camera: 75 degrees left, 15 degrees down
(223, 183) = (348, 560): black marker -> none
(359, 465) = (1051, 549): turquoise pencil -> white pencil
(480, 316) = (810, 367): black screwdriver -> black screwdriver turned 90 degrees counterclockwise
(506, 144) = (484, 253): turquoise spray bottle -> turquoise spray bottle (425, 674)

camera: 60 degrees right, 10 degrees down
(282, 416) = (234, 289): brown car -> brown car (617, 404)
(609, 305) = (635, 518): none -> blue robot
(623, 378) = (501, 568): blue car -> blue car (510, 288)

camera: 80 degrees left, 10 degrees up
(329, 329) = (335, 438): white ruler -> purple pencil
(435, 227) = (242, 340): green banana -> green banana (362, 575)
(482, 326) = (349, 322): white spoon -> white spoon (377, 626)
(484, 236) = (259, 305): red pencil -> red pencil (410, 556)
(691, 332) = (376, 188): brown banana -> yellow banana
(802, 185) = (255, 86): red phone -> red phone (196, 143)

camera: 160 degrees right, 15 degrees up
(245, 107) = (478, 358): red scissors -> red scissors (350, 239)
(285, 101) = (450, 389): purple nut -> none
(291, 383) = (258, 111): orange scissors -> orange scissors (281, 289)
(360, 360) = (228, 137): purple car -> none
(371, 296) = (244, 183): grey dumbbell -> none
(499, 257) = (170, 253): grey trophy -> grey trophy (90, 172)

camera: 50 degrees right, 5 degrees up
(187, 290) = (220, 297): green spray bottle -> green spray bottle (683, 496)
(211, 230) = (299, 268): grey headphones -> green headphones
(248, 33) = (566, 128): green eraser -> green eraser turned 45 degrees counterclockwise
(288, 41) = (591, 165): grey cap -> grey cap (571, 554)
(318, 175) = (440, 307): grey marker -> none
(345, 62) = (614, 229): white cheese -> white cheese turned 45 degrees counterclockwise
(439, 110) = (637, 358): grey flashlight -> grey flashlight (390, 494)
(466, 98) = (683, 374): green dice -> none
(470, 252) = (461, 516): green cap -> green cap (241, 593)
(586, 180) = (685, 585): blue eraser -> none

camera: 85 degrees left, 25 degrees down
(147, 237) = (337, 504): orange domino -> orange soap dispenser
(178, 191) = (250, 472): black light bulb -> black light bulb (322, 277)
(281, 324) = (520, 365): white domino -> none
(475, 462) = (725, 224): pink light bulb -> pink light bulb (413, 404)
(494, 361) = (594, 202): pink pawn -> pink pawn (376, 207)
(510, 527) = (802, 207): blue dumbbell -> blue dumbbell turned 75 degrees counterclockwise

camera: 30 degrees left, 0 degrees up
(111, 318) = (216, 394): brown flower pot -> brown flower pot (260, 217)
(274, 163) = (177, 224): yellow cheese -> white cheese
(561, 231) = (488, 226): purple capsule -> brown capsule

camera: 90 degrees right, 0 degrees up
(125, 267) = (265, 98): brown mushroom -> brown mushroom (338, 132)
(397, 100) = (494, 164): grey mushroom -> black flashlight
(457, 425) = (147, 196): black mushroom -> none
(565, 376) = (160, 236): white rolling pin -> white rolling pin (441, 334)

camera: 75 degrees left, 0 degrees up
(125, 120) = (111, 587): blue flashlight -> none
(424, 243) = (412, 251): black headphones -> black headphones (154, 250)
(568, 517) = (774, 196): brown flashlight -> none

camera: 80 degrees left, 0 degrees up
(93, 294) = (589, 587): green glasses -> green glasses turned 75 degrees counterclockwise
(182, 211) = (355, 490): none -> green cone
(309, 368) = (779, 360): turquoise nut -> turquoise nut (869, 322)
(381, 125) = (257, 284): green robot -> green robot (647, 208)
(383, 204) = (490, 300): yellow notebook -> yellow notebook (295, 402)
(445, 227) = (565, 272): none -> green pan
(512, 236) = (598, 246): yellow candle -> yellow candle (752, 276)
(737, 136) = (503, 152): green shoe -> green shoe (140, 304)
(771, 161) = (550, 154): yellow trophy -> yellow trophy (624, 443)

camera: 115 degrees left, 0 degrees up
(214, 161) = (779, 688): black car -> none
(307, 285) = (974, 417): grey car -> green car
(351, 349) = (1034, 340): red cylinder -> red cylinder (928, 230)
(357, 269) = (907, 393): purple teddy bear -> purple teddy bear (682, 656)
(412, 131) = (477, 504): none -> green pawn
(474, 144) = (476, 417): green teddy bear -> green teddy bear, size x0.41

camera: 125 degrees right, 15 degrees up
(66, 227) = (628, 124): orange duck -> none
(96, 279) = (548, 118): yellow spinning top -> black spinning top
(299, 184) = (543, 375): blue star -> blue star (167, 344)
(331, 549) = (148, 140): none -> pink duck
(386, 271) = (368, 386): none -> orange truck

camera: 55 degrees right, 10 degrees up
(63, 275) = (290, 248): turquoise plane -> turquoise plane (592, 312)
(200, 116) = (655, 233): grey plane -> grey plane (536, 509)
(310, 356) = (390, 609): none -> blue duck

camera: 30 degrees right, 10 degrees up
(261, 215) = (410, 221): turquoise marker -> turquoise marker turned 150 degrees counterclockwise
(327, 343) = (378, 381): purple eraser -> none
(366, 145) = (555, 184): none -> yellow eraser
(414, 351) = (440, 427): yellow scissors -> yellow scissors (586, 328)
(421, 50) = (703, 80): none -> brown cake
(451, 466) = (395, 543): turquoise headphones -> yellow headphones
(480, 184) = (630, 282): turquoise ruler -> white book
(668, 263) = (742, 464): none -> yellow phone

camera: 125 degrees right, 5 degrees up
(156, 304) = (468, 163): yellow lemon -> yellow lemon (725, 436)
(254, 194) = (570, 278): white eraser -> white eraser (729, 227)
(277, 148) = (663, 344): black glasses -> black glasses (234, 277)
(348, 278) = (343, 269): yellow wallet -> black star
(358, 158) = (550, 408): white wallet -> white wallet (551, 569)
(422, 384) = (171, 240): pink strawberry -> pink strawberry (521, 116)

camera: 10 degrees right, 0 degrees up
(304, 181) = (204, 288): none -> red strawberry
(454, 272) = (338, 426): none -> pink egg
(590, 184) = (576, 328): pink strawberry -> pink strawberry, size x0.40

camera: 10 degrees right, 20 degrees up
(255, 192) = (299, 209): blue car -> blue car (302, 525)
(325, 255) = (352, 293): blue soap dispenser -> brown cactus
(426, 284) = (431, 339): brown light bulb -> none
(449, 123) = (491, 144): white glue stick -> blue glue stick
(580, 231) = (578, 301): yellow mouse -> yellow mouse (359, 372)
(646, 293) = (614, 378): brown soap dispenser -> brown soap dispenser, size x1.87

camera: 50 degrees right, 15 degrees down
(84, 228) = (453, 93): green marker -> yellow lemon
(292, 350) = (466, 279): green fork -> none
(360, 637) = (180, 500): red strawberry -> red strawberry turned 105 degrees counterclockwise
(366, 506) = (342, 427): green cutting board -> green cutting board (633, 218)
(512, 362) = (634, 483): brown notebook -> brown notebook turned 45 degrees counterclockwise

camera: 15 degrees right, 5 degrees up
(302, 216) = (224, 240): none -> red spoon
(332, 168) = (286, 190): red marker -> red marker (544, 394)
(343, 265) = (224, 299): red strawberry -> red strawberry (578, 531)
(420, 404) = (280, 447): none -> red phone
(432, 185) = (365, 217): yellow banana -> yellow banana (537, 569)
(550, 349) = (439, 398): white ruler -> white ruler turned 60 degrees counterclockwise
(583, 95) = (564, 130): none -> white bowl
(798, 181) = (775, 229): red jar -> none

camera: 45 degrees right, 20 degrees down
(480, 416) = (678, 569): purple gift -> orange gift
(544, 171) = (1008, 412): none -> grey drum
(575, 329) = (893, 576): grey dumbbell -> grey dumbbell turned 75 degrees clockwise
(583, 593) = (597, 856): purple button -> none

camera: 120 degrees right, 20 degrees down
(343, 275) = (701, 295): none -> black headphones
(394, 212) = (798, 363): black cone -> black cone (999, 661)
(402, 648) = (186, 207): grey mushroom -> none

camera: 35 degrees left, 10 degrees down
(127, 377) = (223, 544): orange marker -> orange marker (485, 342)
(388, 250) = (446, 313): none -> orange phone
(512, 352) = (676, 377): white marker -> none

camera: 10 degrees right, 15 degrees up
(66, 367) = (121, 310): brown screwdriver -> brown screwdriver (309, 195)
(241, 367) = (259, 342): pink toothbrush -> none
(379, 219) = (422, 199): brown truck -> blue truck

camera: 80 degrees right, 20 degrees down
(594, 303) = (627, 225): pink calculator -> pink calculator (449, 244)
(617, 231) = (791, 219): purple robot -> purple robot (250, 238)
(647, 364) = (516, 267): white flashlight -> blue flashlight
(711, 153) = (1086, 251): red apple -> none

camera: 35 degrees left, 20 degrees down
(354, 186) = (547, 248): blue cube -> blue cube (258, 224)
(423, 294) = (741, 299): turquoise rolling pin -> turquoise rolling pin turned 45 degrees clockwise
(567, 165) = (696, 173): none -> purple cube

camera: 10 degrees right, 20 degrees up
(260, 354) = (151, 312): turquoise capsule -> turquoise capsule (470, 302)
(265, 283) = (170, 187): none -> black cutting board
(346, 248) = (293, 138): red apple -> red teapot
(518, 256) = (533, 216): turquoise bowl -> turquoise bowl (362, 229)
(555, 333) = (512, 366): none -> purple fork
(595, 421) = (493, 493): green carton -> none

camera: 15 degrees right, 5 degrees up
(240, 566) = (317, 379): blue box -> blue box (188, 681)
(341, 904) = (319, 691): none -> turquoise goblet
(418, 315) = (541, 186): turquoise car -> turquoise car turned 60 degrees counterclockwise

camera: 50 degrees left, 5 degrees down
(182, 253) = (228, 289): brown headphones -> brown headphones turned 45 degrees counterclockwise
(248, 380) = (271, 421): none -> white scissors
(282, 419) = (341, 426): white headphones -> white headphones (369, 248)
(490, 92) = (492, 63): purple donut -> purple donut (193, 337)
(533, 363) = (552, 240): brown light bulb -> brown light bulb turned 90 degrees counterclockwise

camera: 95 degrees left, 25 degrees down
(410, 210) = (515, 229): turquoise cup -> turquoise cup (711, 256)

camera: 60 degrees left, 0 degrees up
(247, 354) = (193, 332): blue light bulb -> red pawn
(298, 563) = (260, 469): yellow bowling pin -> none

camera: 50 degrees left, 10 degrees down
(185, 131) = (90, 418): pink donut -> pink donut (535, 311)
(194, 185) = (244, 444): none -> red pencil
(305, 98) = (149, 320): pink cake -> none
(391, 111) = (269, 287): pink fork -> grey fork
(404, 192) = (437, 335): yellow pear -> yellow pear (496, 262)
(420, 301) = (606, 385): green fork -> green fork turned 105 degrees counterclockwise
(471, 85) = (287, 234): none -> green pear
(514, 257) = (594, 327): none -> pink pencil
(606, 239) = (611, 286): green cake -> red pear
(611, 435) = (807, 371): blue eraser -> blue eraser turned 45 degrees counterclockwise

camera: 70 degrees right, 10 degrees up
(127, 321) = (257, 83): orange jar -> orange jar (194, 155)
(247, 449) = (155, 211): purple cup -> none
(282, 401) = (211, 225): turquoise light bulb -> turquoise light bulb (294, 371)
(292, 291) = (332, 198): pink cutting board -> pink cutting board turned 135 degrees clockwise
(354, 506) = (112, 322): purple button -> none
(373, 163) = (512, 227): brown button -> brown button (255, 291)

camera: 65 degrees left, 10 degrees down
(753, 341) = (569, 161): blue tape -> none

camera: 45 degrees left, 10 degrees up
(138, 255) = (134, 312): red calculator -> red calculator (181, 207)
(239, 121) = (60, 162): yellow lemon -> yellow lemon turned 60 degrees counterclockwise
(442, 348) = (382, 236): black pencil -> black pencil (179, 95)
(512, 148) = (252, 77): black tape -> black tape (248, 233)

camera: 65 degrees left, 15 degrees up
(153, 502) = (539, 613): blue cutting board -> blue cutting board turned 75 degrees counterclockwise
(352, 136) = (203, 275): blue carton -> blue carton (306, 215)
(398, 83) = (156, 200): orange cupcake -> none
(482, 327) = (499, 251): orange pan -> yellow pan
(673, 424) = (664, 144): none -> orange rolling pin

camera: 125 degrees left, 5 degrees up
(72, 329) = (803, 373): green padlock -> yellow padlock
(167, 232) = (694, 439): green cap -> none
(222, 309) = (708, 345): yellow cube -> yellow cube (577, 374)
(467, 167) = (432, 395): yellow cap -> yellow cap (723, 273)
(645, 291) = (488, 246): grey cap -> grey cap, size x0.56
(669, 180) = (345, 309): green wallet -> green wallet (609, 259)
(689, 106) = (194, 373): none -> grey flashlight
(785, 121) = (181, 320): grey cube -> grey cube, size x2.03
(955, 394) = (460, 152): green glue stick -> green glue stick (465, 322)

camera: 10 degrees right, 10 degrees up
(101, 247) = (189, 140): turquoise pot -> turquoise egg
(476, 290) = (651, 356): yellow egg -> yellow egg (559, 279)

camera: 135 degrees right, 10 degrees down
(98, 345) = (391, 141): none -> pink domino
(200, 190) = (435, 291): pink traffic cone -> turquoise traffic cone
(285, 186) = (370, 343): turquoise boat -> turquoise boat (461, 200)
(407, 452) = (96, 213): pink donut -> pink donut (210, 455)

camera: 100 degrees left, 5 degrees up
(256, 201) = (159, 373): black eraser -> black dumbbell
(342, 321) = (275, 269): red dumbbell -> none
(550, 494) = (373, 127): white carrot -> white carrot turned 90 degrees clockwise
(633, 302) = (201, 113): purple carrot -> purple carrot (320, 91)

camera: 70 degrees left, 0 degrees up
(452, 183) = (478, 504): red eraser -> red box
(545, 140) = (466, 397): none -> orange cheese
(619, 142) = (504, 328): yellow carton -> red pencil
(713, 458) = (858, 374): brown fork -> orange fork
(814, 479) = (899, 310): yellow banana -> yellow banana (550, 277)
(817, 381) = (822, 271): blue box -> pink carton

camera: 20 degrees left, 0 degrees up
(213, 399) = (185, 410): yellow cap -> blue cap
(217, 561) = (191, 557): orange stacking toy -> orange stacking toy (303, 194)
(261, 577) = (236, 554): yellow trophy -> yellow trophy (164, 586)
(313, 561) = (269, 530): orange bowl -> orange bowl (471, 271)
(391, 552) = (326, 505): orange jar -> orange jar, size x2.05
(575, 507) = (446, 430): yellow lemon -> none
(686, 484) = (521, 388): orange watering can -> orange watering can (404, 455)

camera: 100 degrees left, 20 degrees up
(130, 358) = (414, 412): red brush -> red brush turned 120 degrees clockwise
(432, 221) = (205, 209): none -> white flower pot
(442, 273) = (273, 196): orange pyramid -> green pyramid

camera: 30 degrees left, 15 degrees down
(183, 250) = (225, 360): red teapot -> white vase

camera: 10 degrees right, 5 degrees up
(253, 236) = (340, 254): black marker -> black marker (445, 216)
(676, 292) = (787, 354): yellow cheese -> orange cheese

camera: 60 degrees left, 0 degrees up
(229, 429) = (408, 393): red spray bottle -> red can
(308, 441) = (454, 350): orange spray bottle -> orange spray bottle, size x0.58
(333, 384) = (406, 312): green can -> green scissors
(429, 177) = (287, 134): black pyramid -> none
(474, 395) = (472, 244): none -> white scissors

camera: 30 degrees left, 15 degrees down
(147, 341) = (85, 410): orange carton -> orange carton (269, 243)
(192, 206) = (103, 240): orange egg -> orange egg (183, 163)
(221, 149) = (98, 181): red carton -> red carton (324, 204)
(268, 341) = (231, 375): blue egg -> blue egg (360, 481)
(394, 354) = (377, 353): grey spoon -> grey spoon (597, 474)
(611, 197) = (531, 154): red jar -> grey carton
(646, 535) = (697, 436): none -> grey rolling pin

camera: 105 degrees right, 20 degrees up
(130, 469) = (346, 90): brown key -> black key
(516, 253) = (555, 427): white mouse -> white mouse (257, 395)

## TASK
Beginning with the first line of the entries, repeat each line exactly until you have reproduced the one containing "(691, 332) = (376, 188): brown", and add nothing further.

## COMPLETED TASK
camera: 75 degrees left, 15 degrees down
(223, 183) = (348, 560): black marker -> none
(359, 465) = (1051, 549): turquoise pencil -> white pencil
(480, 316) = (810, 367): black screwdriver -> black screwdriver turned 90 degrees counterclockwise
(506, 144) = (484, 253): turquoise spray bottle -> turquoise spray bottle (425, 674)

camera: 60 degrees right, 10 degrees down
(282, 416) = (234, 289): brown car -> brown car (617, 404)
(609, 305) = (635, 518): none -> blue robot
(623, 378) = (501, 568): blue car -> blue car (510, 288)

camera: 80 degrees left, 10 degrees up
(329, 329) = (335, 438): white ruler -> purple pencil
(435, 227) = (242, 340): green banana -> green banana (362, 575)
(482, 326) = (349, 322): white spoon -> white spoon (377, 626)
(484, 236) = (259, 305): red pencil -> red pencil (410, 556)
(691, 332) = (376, 188): brown banana -> yellow banana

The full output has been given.